[Coordinate-based change listings]
:::::
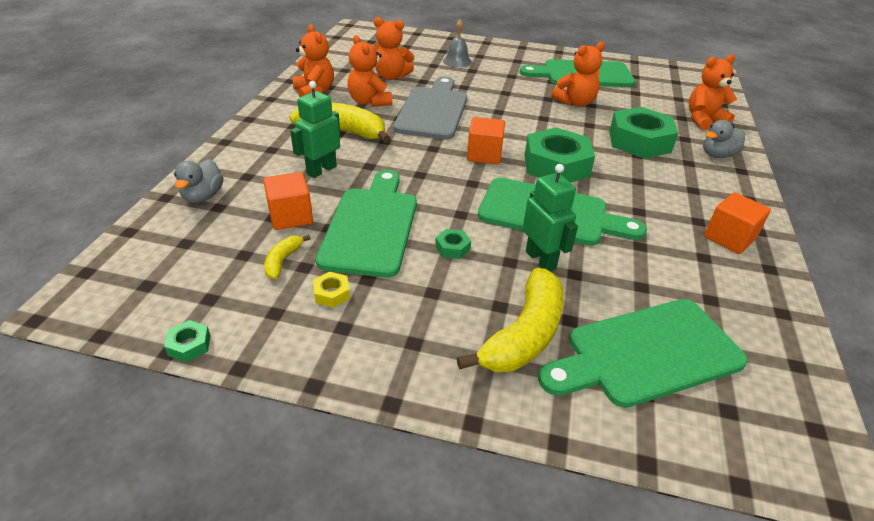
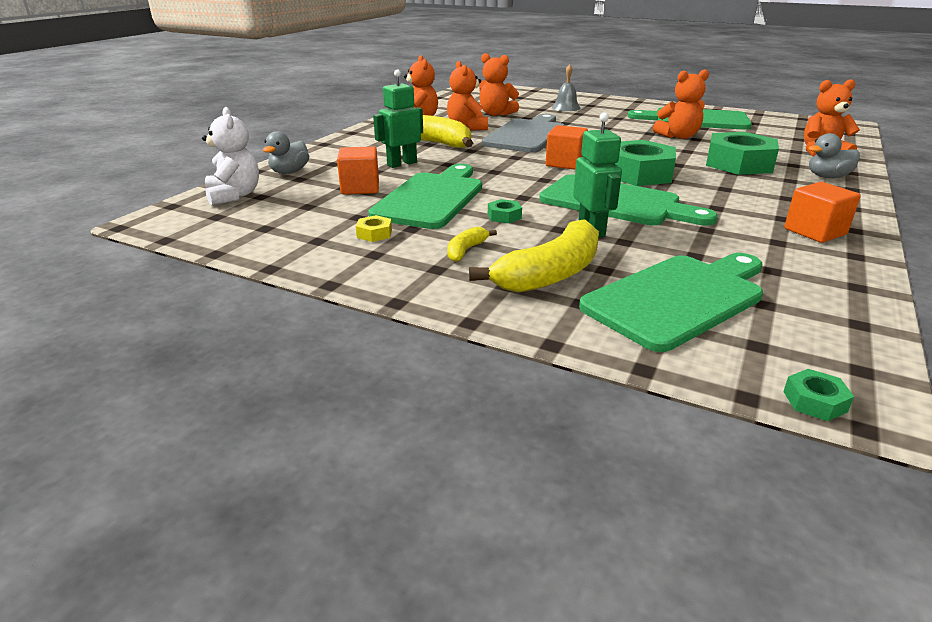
camera: 15 degrees right, 10 degrees down
(154, 245) = (234, 196): none -> white teddy bear
(189, 345) = (234, 251): green nut -> green nut (814, 401)
(283, 261) = (340, 212): yellow banana -> yellow banana (465, 250)
(646, 353) = (678, 298): green cutting board -> green cutting board turned 150 degrees clockwise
:::::
→ Task to carry out
Only one number is wanted: how many lines in the records above contain the string "green".

→ Response area
2